Rewrite the items starting at the first one and ending at the line containing "Market: none -> 7:56", putting "Medan" wherever "Surabaya" appears and leaving everything else unchanged.
___ DATA EXCERPTS
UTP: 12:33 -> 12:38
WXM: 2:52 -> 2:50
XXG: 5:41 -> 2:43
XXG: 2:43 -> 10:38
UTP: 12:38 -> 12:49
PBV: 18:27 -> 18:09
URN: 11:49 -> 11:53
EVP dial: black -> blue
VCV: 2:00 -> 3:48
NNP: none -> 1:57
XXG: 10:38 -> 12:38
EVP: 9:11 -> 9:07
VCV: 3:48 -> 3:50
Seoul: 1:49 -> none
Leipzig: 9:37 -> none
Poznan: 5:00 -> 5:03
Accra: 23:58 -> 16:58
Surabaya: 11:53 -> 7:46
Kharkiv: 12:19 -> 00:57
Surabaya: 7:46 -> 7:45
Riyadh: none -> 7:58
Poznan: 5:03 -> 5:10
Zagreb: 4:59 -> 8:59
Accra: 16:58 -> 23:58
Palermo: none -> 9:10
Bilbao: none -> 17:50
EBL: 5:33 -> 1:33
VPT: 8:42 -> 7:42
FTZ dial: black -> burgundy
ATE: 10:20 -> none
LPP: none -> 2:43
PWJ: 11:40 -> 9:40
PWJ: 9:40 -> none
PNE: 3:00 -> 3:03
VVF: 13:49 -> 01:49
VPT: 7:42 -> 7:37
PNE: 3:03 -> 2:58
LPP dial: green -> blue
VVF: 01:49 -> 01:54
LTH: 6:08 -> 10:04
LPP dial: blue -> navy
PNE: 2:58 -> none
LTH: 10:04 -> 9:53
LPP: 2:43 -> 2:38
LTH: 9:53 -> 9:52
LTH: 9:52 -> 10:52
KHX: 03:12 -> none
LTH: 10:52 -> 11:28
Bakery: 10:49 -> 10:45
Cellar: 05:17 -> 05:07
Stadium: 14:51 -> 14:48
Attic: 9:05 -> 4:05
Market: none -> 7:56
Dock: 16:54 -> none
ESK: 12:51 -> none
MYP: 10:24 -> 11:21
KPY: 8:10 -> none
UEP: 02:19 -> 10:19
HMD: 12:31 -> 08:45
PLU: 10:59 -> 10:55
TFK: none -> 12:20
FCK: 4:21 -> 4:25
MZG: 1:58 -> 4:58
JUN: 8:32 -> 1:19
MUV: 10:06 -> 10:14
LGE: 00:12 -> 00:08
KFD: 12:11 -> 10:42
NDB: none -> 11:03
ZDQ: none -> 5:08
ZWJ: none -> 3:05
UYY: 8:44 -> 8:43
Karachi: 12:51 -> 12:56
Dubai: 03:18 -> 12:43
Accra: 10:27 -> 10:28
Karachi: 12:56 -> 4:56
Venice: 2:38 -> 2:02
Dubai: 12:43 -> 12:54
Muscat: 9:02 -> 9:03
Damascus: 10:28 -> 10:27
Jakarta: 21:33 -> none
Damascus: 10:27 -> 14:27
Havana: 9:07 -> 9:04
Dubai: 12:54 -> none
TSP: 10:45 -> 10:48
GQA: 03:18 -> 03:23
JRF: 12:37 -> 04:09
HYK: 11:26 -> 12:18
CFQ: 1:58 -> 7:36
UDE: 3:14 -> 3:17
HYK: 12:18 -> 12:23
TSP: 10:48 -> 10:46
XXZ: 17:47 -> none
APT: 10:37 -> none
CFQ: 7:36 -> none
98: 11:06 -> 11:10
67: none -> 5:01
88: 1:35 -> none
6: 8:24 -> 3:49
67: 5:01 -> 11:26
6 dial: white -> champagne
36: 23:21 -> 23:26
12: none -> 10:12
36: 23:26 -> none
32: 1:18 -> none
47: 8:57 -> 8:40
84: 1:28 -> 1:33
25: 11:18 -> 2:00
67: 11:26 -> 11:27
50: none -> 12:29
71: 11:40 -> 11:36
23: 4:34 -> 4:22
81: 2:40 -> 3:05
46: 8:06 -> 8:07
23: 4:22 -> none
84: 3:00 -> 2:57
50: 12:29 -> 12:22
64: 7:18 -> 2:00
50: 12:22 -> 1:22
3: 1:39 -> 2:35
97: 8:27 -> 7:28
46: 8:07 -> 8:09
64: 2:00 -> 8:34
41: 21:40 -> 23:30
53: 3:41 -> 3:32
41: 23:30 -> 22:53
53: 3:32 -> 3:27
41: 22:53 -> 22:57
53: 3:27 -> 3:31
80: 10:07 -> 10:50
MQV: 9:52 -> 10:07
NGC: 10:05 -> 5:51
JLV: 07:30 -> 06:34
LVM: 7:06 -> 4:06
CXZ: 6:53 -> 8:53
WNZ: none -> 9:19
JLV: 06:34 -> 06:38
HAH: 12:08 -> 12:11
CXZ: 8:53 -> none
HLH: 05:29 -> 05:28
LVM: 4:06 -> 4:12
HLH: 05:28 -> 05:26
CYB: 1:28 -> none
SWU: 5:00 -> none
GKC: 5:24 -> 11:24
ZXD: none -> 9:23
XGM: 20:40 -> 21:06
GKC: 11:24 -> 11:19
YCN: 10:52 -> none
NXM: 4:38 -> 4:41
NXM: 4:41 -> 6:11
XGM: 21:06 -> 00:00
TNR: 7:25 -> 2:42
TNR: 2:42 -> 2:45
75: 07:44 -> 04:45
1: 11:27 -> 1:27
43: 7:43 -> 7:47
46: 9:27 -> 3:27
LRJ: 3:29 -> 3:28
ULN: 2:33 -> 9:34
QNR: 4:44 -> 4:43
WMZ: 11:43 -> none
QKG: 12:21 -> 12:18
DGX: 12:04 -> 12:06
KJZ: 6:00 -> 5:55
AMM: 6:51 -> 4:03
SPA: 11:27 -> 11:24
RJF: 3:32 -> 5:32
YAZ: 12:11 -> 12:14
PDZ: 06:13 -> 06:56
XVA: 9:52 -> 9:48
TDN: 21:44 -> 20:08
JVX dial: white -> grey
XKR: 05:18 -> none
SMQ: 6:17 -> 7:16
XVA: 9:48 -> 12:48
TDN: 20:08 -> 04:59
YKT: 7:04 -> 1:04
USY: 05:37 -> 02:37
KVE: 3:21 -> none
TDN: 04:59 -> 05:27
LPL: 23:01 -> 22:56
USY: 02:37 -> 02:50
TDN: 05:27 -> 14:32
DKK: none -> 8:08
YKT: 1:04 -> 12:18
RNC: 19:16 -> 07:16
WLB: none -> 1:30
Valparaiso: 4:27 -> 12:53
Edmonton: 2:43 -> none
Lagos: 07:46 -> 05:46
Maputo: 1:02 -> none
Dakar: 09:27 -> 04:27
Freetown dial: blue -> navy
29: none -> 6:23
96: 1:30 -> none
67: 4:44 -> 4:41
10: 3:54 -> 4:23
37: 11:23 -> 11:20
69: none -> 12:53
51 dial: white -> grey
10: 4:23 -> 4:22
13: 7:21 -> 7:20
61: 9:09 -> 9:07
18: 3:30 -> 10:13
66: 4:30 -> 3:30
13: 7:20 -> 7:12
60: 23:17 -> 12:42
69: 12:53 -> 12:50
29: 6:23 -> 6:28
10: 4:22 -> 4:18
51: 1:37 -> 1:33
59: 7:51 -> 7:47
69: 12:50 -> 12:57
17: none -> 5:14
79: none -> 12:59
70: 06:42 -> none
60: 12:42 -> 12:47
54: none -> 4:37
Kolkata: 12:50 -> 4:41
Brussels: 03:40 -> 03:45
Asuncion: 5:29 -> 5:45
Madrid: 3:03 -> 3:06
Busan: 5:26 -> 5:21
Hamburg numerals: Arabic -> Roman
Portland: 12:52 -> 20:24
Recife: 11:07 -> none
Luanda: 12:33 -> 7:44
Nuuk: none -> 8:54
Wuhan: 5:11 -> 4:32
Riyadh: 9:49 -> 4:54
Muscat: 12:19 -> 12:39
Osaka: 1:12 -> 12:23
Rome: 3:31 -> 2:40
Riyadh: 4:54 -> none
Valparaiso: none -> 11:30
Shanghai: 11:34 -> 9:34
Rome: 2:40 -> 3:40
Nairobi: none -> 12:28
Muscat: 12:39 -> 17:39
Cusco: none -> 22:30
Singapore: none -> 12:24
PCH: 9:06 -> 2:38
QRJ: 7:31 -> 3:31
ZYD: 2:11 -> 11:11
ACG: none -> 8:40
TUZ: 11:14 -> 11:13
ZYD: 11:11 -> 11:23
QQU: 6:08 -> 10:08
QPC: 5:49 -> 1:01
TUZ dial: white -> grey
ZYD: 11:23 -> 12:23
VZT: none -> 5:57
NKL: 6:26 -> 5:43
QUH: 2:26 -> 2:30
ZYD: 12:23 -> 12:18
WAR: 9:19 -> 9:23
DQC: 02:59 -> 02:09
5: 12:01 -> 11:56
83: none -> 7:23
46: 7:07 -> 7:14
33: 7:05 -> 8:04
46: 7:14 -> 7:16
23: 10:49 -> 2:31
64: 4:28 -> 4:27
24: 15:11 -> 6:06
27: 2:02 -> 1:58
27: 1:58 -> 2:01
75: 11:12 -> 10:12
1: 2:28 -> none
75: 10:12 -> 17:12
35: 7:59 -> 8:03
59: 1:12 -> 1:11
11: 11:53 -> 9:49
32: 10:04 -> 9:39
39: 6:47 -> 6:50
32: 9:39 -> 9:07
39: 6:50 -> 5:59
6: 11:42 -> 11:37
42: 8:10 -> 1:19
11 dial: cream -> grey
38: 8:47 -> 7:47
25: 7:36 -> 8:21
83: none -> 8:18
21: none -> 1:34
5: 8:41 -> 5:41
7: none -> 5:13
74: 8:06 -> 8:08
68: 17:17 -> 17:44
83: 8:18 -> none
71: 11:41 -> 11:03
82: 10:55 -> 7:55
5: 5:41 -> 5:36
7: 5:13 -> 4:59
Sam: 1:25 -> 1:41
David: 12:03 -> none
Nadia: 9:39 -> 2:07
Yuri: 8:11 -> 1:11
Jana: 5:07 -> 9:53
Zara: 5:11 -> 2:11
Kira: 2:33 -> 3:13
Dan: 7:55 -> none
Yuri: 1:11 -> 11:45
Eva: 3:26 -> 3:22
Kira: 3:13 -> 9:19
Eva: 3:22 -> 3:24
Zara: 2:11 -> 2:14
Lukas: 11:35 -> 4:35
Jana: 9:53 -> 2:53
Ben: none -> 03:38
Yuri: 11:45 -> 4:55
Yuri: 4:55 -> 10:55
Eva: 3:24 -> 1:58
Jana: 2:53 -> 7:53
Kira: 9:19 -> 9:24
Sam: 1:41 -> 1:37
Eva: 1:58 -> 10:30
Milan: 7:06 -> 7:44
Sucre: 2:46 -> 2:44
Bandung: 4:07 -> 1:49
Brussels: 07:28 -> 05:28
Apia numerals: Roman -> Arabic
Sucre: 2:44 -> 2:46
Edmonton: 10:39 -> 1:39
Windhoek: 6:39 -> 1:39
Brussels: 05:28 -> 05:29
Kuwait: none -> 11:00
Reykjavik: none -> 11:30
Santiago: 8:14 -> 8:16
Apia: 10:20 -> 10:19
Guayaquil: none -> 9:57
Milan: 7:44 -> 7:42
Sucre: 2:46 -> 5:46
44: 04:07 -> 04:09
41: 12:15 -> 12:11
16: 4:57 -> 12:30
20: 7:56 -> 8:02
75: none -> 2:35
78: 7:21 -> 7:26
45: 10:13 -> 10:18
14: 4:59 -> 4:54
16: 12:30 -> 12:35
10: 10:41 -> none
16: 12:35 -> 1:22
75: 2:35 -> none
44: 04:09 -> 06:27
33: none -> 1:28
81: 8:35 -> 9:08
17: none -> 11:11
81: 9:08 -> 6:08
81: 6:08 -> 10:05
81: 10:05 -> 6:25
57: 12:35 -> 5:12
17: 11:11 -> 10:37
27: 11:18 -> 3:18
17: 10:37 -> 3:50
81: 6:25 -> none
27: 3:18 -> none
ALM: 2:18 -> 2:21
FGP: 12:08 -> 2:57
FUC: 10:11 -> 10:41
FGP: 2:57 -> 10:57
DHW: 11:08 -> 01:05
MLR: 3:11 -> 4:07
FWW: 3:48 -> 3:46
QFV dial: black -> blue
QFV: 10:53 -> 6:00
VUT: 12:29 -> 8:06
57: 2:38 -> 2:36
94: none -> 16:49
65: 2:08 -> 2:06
______
RESULT OF THE TASK:
UTP: 12:33 -> 12:38
WXM: 2:52 -> 2:50
XXG: 5:41 -> 2:43
XXG: 2:43 -> 10:38
UTP: 12:38 -> 12:49
PBV: 18:27 -> 18:09
URN: 11:49 -> 11:53
EVP dial: black -> blue
VCV: 2:00 -> 3:48
NNP: none -> 1:57
XXG: 10:38 -> 12:38
EVP: 9:11 -> 9:07
VCV: 3:48 -> 3:50
Seoul: 1:49 -> none
Leipzig: 9:37 -> none
Poznan: 5:00 -> 5:03
Accra: 23:58 -> 16:58
Medan: 11:53 -> 7:46
Kharkiv: 12:19 -> 00:57
Medan: 7:46 -> 7:45
Riyadh: none -> 7:58
Poznan: 5:03 -> 5:10
Zagreb: 4:59 -> 8:59
Accra: 16:58 -> 23:58
Palermo: none -> 9:10
Bilbao: none -> 17:50
EBL: 5:33 -> 1:33
VPT: 8:42 -> 7:42
FTZ dial: black -> burgundy
ATE: 10:20 -> none
LPP: none -> 2:43
PWJ: 11:40 -> 9:40
PWJ: 9:40 -> none
PNE: 3:00 -> 3:03
VVF: 13:49 -> 01:49
VPT: 7:42 -> 7:37
PNE: 3:03 -> 2:58
LPP dial: green -> blue
VVF: 01:49 -> 01:54
LTH: 6:08 -> 10:04
LPP dial: blue -> navy
PNE: 2:58 -> none
LTH: 10:04 -> 9:53
LPP: 2:43 -> 2:38
LTH: 9:53 -> 9:52
LTH: 9:52 -> 10:52
KHX: 03:12 -> none
LTH: 10:52 -> 11:28
Bakery: 10:49 -> 10:45
Cellar: 05:17 -> 05:07
Stadium: 14:51 -> 14:48
Attic: 9:05 -> 4:05
Market: none -> 7:56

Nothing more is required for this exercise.